Information shown |
· · · ·
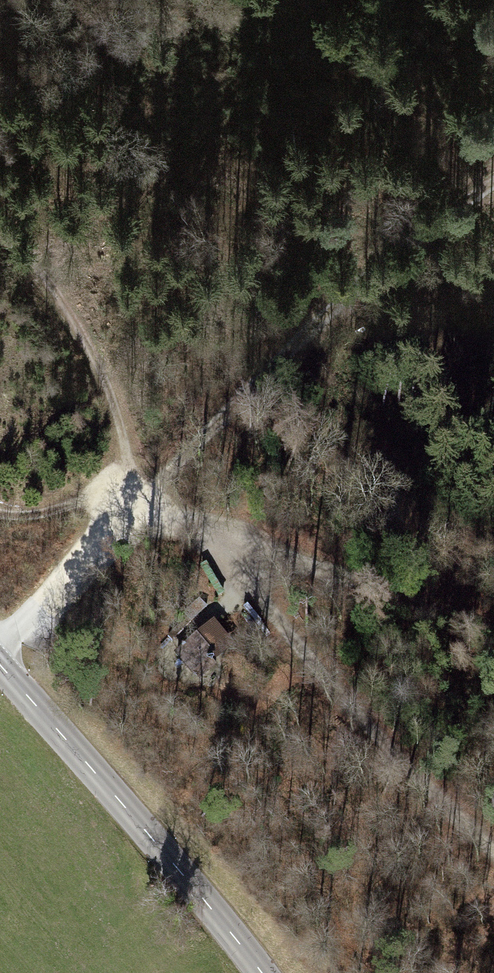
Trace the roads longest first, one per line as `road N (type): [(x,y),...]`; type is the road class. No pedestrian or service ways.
road 1 (track): [(137,514),(344,297),(493,181)]
road 2 (track): [(493,846),(325,677),(200,525)]
road 3 (secondary): [(258,972),(0,666)]
road 4 (track): [(0,231),(64,305),(111,392),(137,514)]
road 5 (track): [(493,630),(200,525)]
road 6 (track): [(137,514),(0,648)]
road 7 (track): [(137,514),(108,503),(0,509)]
· · · ·
Problem details | Without the pictures, retype each line of the records above exactly.

Task output |
Trace the roads longest first, one per line as `road N (type): [(x,y),...]`; type is the road class. No pedestrian or service ways.
road 1 (track): [(137,514),(344,297),(493,181)]
road 2 (track): [(493,846),(325,677),(200,525)]
road 3 (secondary): [(258,972),(0,666)]
road 4 (track): [(0,231),(64,305),(111,392),(137,514)]
road 5 (track): [(493,630),(200,525)]
road 6 (track): [(137,514),(0,648)]
road 7 (track): [(137,514),(108,503),(0,509)]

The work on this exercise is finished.